*** Opening of Task inputs ***
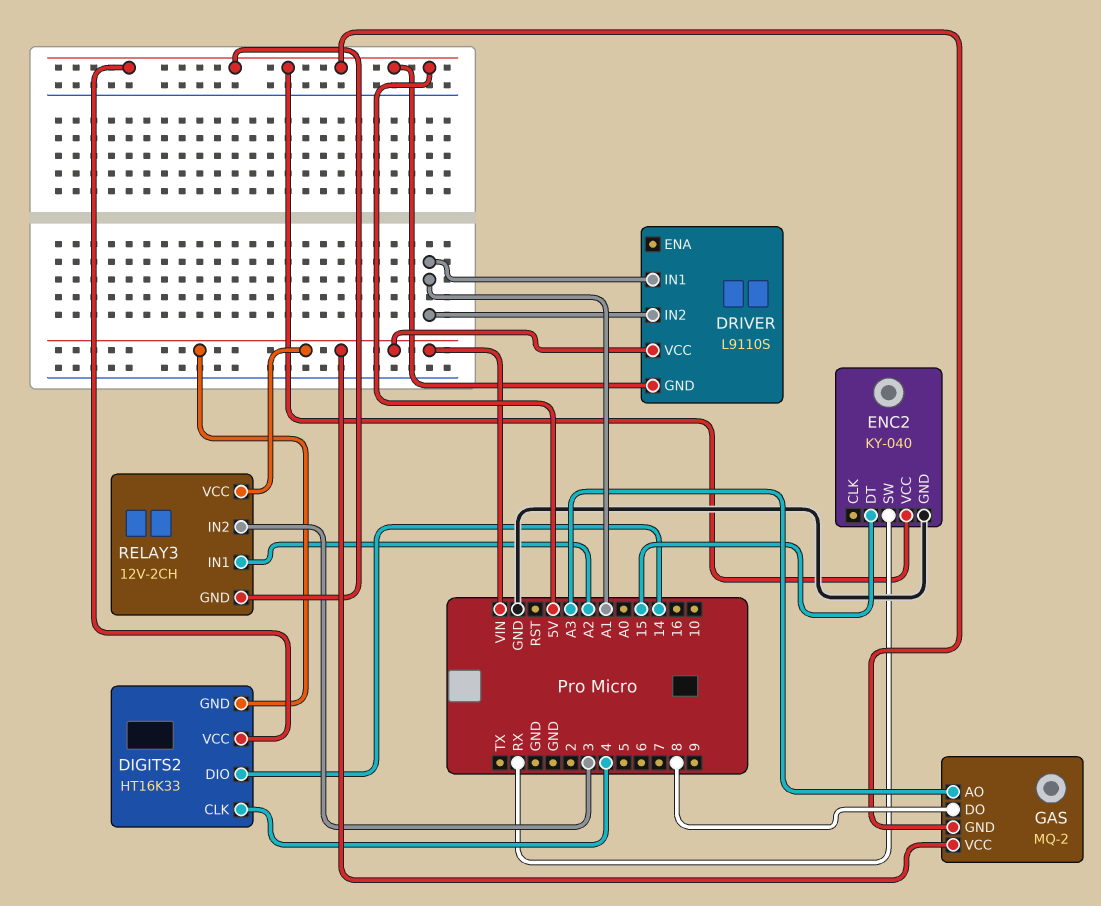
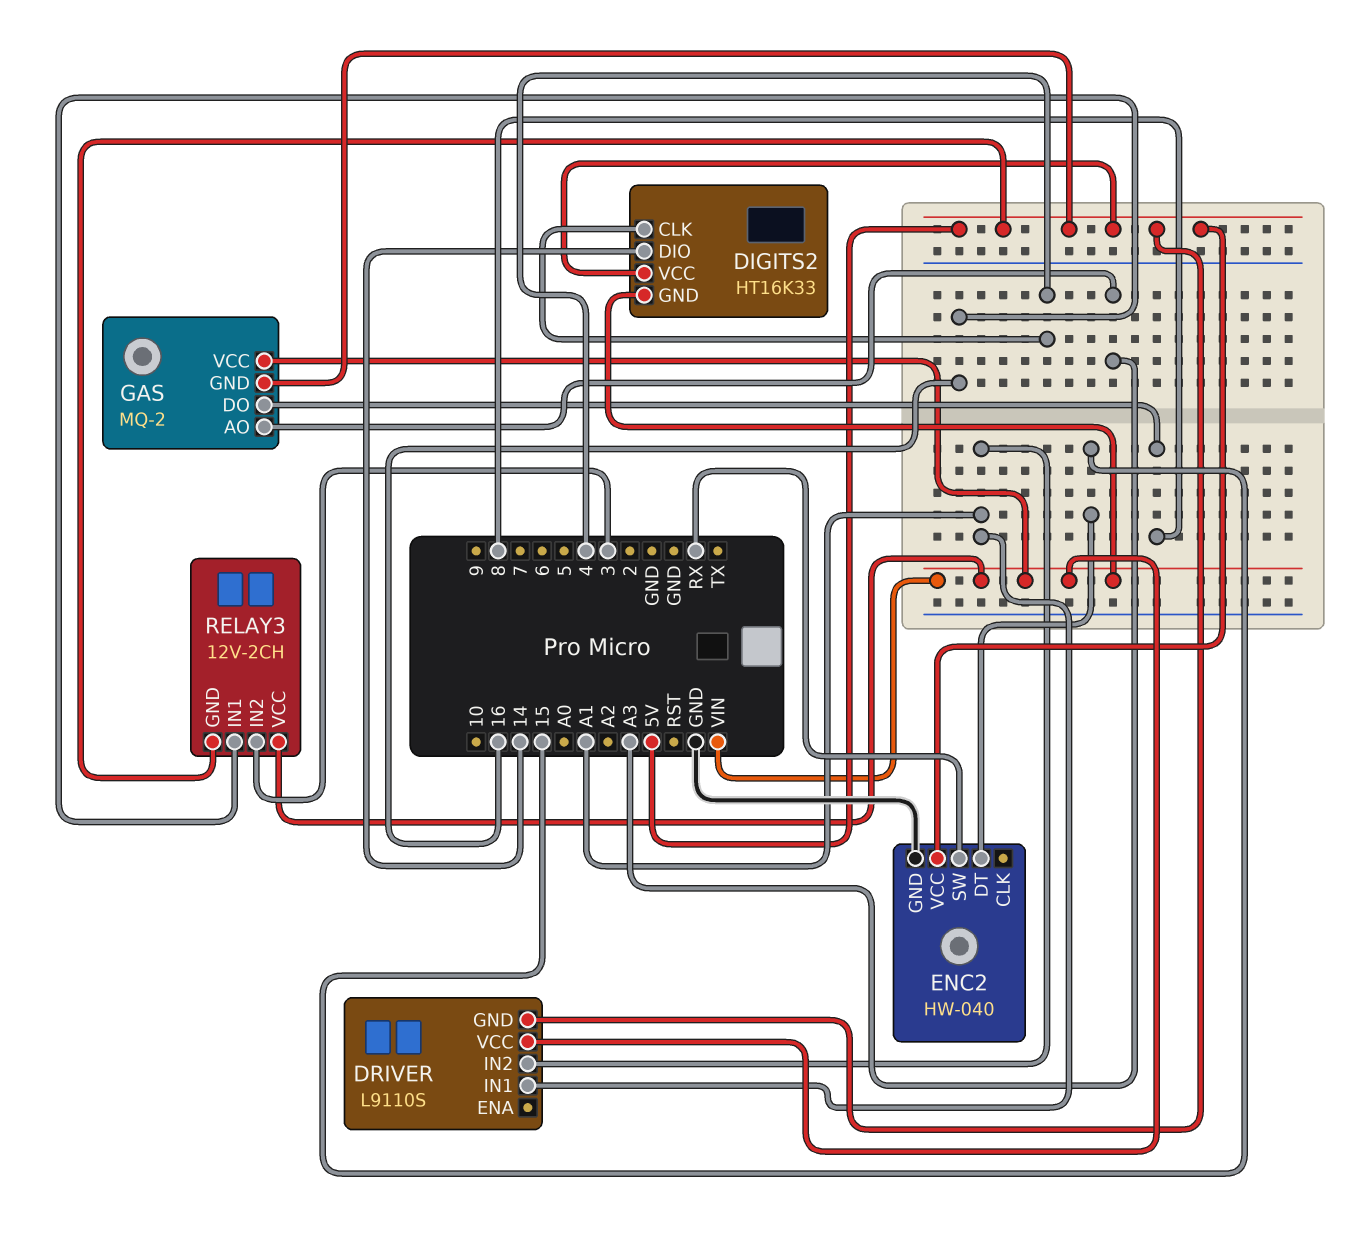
ENC2: KY-040 -> HW-040
RELAY3 pin IN1: A2 -> 16

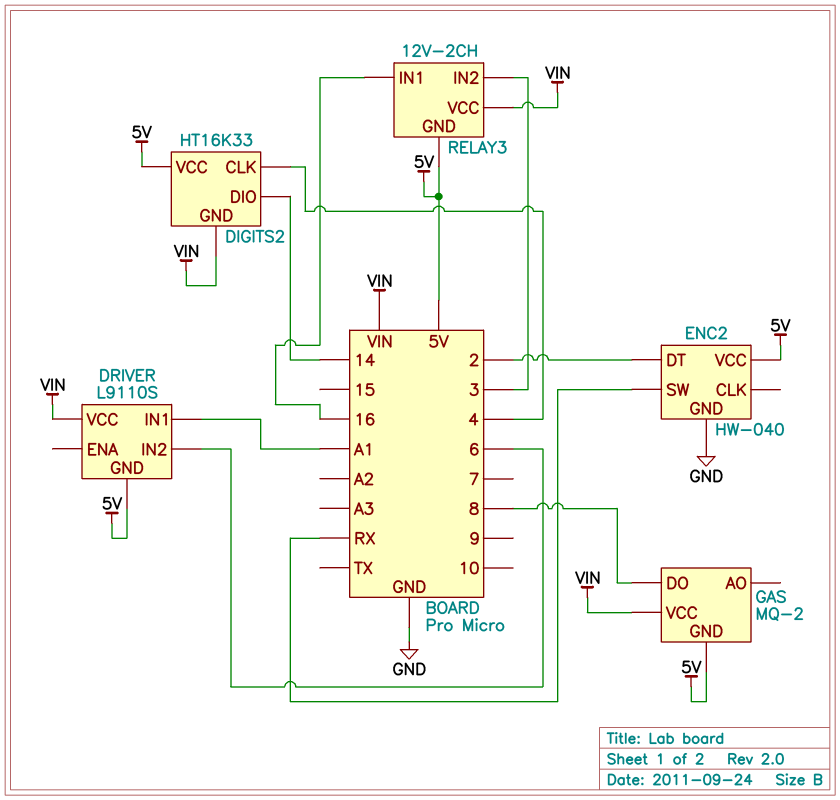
DRIVER pin IN2: A1 -> 6
ENC2 pin DT: 15 -> 2
GAS pin AO: A3 -> none

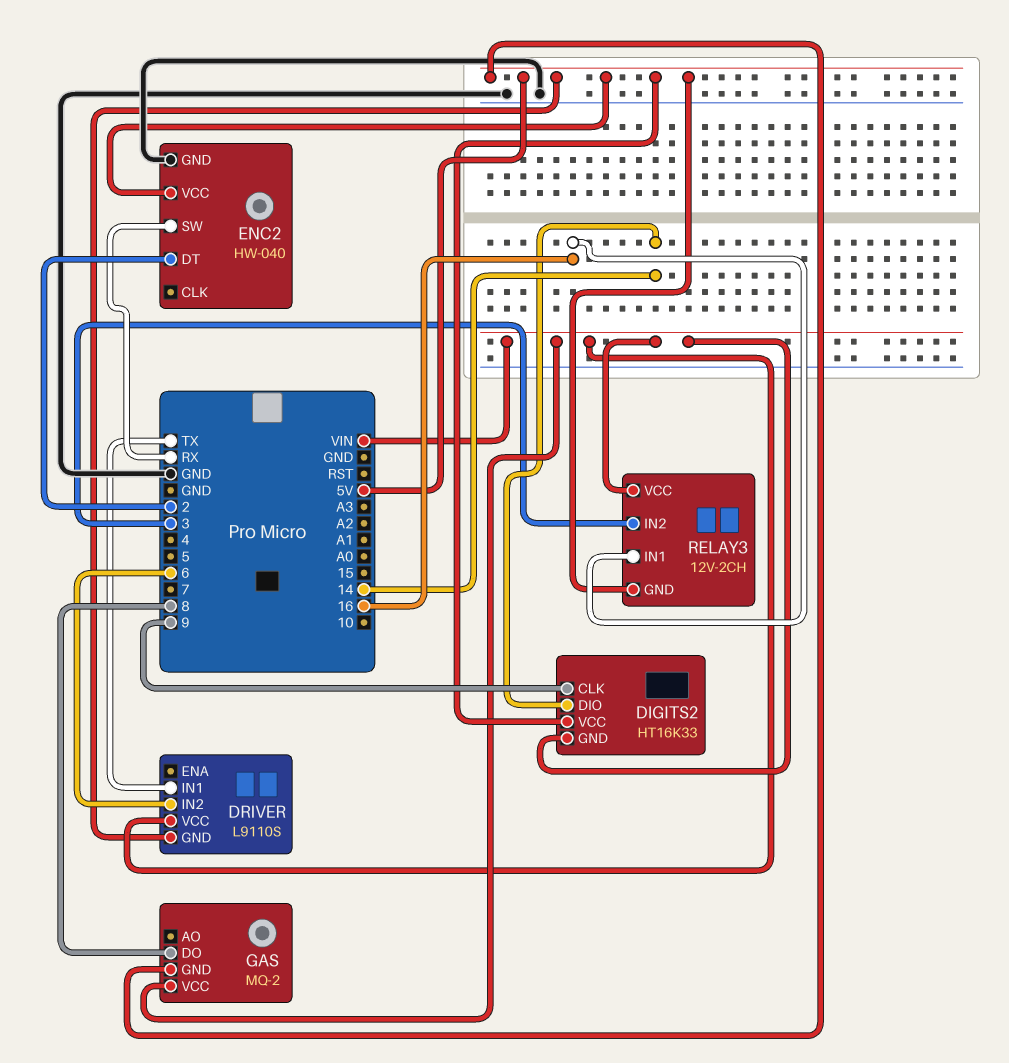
DIGITS2 pin CLK: 4 -> 9
DRIVER pin IN1: A1 -> TX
*** Close of Task inputs ***
Transcribe every entry word for word, but omit the pictures.

ENC2: KY-040 -> HW-040
RELAY3 pin IN1: A2 -> 16

DRIVER pin IN2: A1 -> 6
ENC2 pin DT: 15 -> 2
GAS pin AO: A3 -> none

DIGITS2 pin CLK: 4 -> 9
DRIVER pin IN1: A1 -> TX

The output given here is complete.